Prompt
Each line of the entries below that holds "diode" is needed, copied in full.
┌──
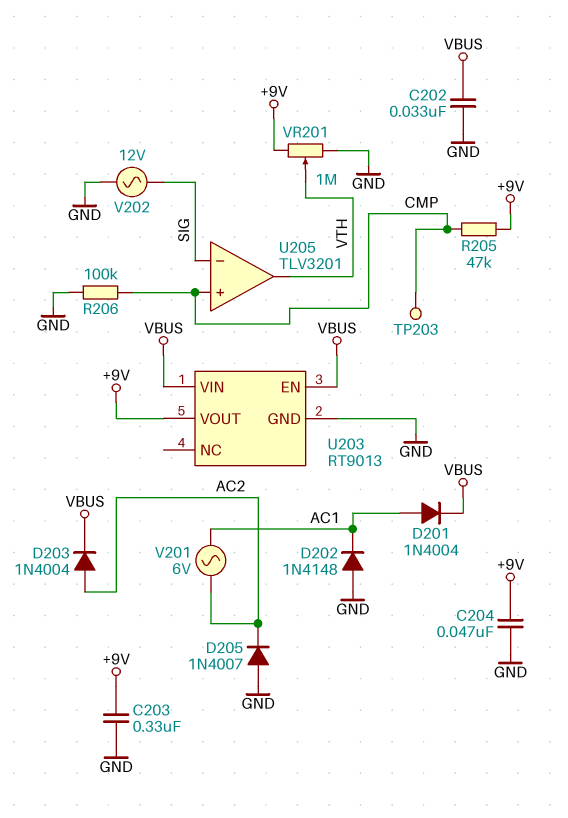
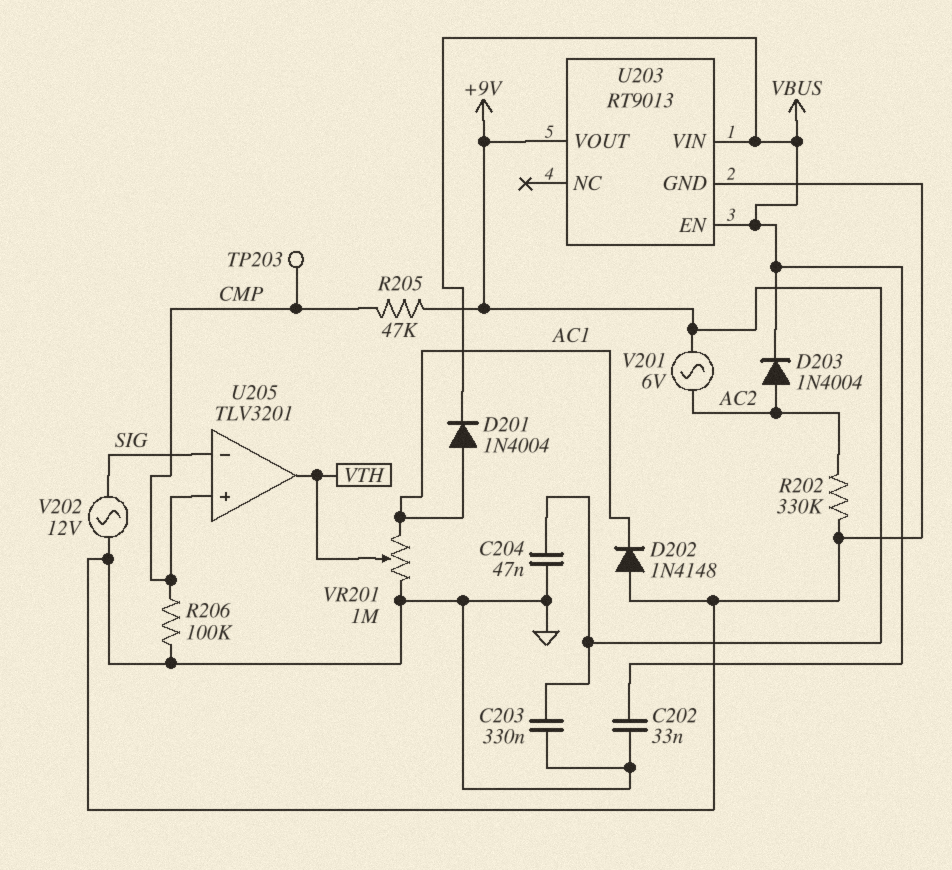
D205: diode 1N4007 (A GND, K AC2) -> none
R202: none -> 330k (AC2, GND)
V201: AC 6V (AC1, AC2) -> AC 6V (+9V, AC2)
VR201: 1M (+9V, GND, wiper VTH) -> 1M (AC1, GND, wiper VTH)

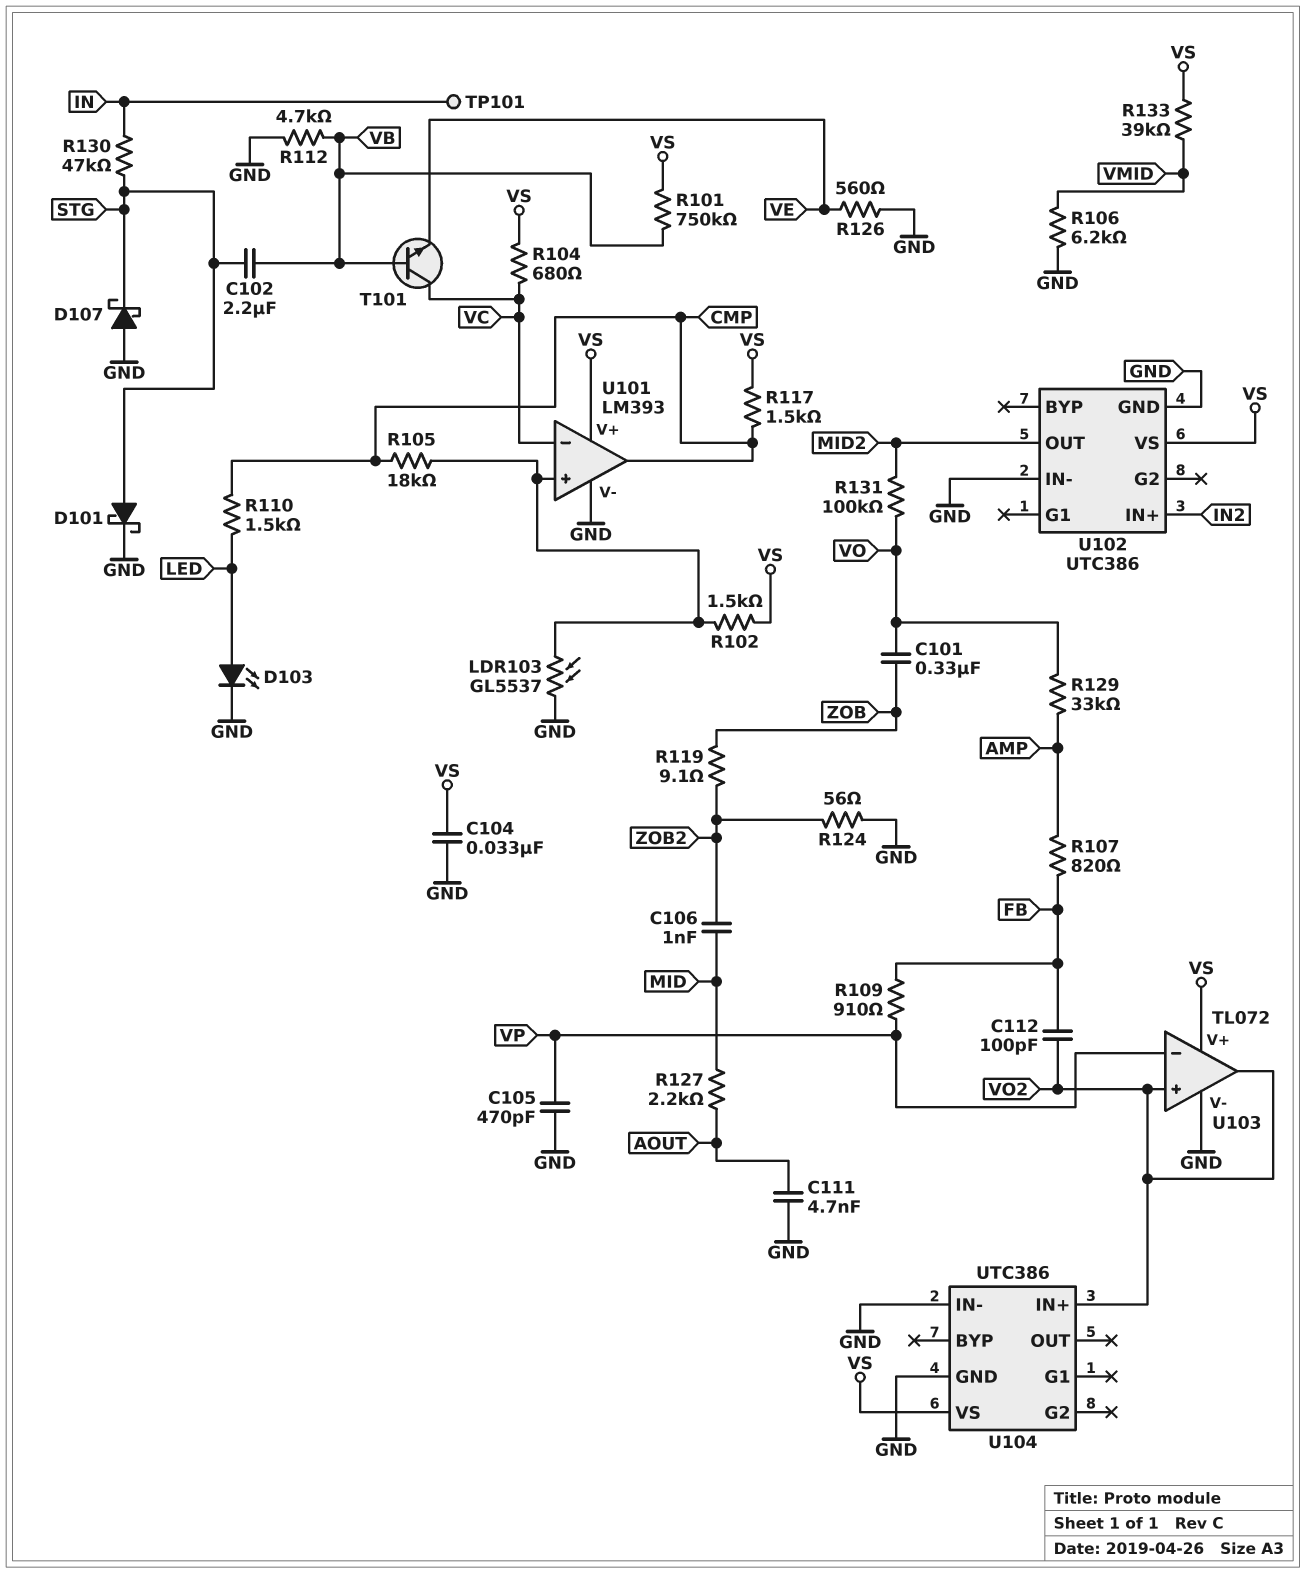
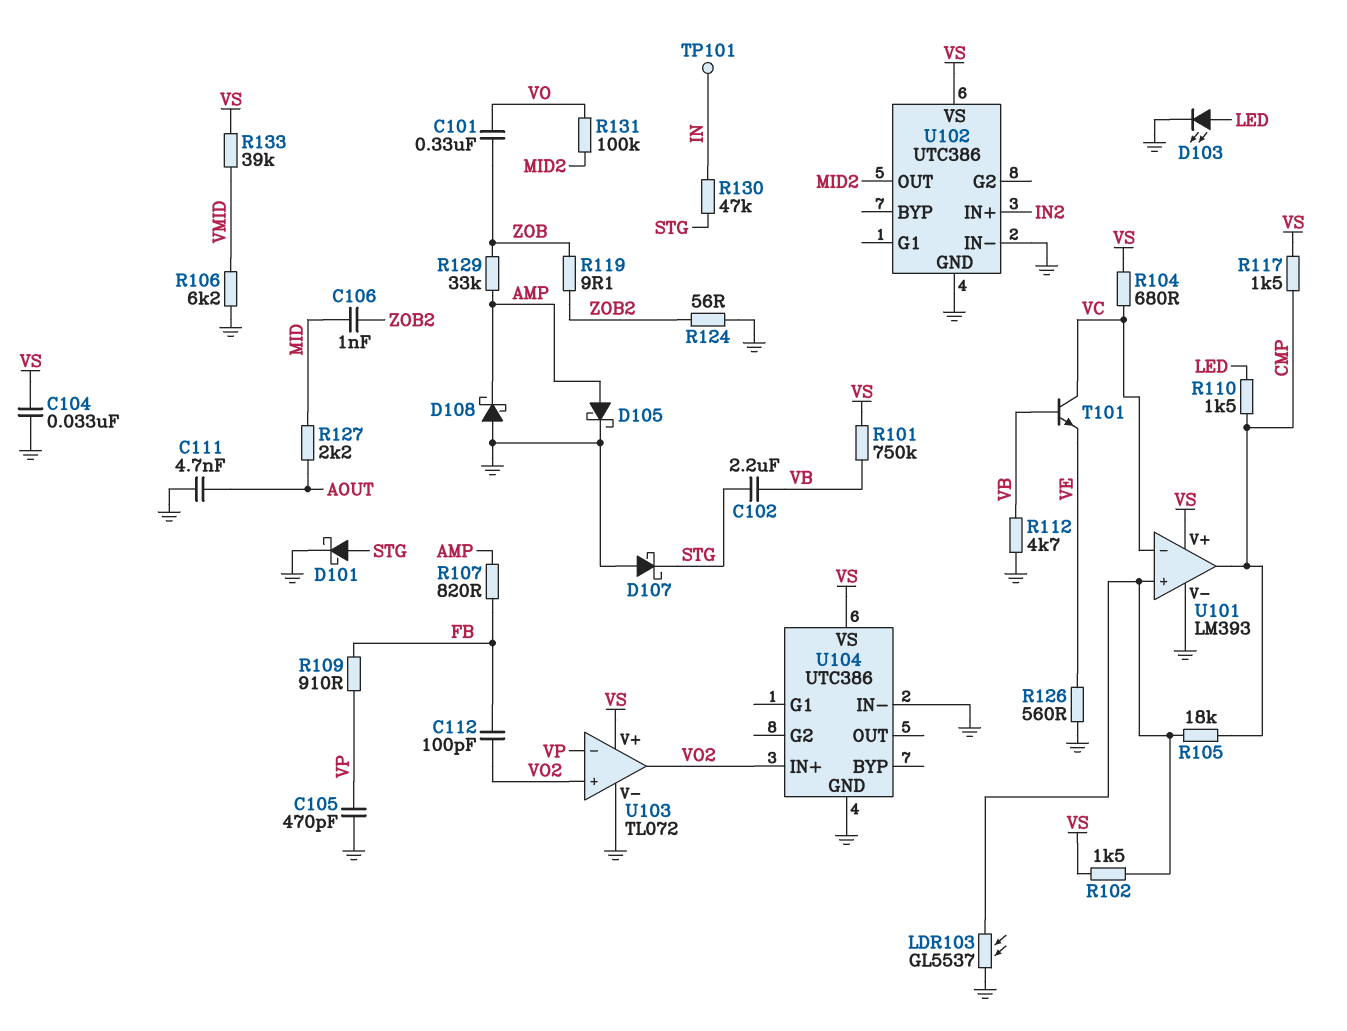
D105: none -> schottky (A AMP, K GND)
D108: none -> schottky (A GND, K AMP)
R129: 33k (AMP, VO) -> 33k (AMP, ZOB)

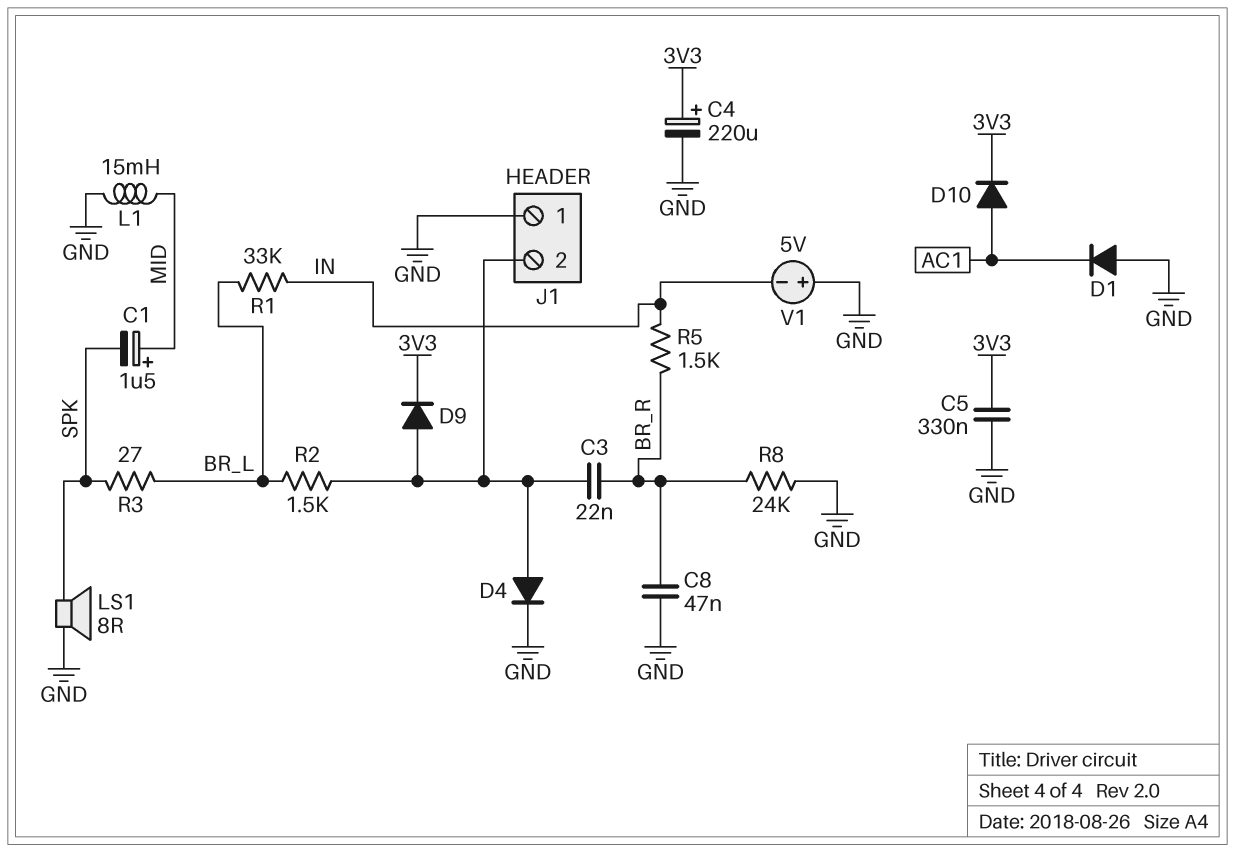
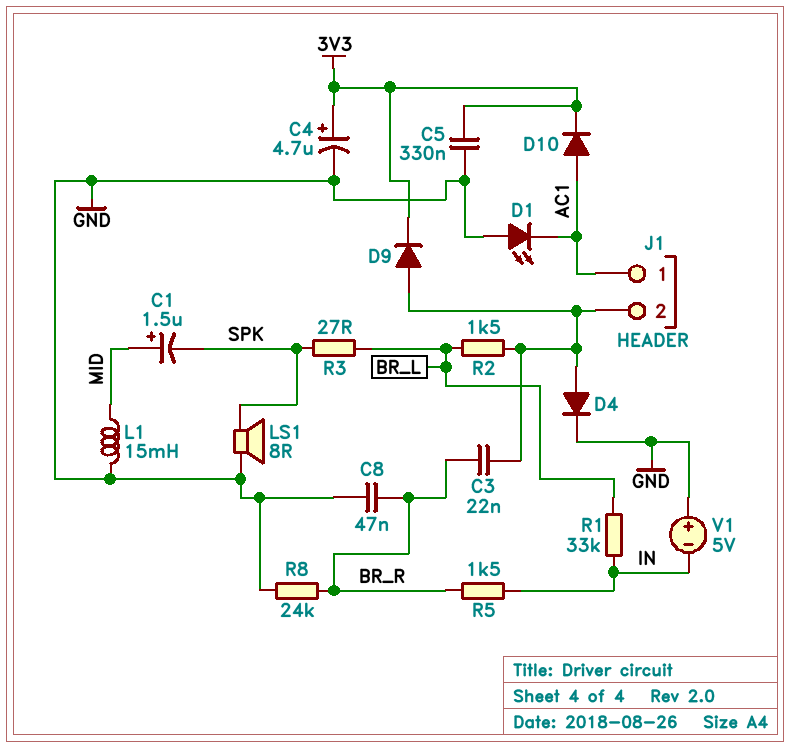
C4: 220uF (plus 3V3, minus GND) -> 4.7uF (plus 3V3, minus GND)
D1: diode (A GND, K AC1) -> LED (A GND, K AC1)
J1 pin 1: GND -> AC1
└──
Written answer
D205: diode 1N4007 (A GND, K AC2) -> none
D1: diode (A GND, K AC1) -> LED (A GND, K AC1)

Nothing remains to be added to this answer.